▸ Exercise details: Where a line of the material includes the string "purple", copy that line.

▸ Supplied material:
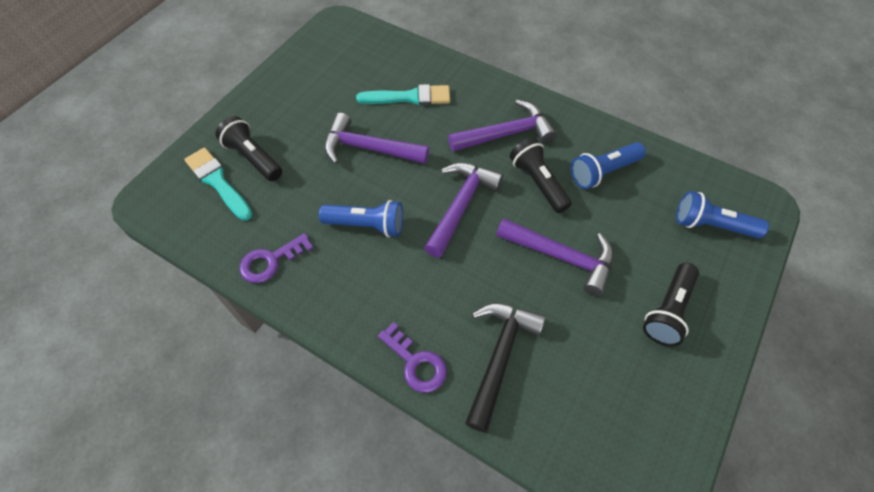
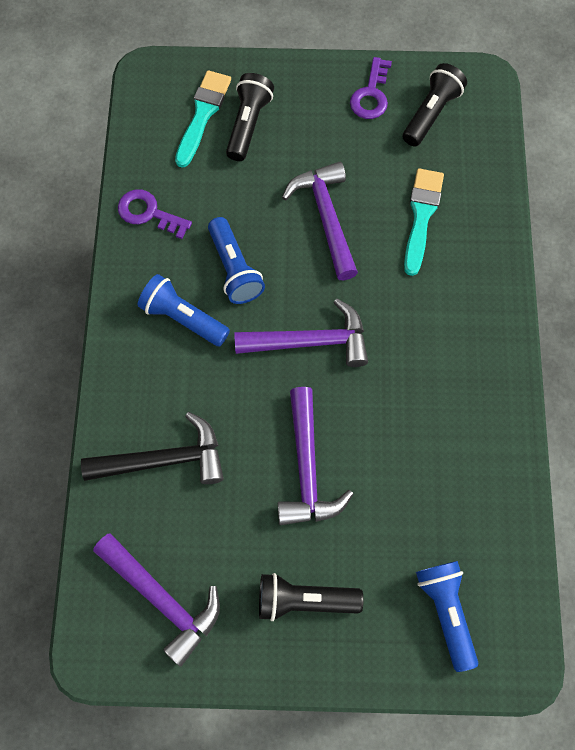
camera: 60 degrees right, 10 degrees up
(409, 97) = (421, 216): turquoise brush -> turquoise brush turned 135 degrees counterclockwise
(416, 363) = (119, 391): purple key -> purple key (371, 95)
(506, 134) = (436, 339): purple hammer -> purple hammer (163, 599)
(538, 182) = (388, 403): black flashlight -> black flashlight (431, 113)
(603, 172) = (448, 465): blue flashlight -> blue flashlight (183, 318)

▸ Exercise solution:
(416, 363) = (119, 391): purple key -> purple key (371, 95)
(506, 134) = (436, 339): purple hammer -> purple hammer (163, 599)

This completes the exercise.